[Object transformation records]
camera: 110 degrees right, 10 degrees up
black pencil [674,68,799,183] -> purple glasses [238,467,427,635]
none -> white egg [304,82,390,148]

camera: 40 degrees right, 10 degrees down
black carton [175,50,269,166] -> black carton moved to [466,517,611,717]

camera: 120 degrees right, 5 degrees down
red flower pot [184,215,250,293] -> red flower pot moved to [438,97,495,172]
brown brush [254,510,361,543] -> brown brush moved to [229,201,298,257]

==

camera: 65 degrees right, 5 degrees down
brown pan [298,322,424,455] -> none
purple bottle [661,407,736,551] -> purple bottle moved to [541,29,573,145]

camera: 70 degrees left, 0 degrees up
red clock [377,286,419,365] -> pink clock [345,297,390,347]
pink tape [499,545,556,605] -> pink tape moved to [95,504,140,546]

* * *

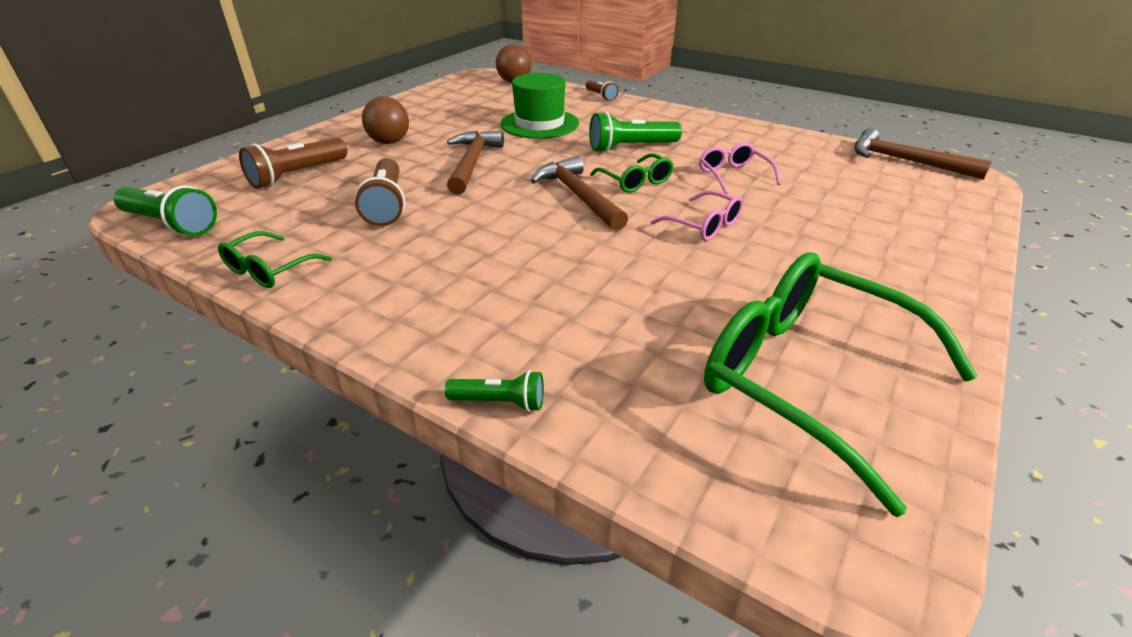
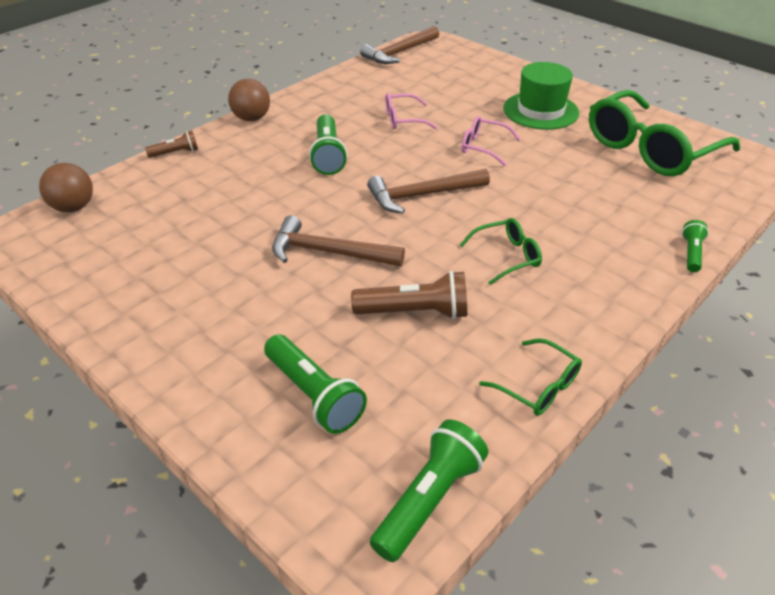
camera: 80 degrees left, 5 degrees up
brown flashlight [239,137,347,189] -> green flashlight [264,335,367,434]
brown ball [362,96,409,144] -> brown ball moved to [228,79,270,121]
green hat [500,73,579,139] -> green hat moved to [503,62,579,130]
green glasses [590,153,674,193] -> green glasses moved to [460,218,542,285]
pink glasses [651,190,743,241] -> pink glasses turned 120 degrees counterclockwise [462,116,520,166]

* [Task brief]: Output only an exact transcription of the lines above from the one with "brown pan [298,322,424,455] -> none" up to and including the one with "pink tape [499,545,556,605]".

* [Solution to the problem]:
brown pan [298,322,424,455] -> none
purple bottle [661,407,736,551] -> purple bottle moved to [541,29,573,145]

camera: 70 degrees left, 0 degrees up
red clock [377,286,419,365] -> pink clock [345,297,390,347]
pink tape [499,545,556,605] -> pink tape moved to [95,504,140,546]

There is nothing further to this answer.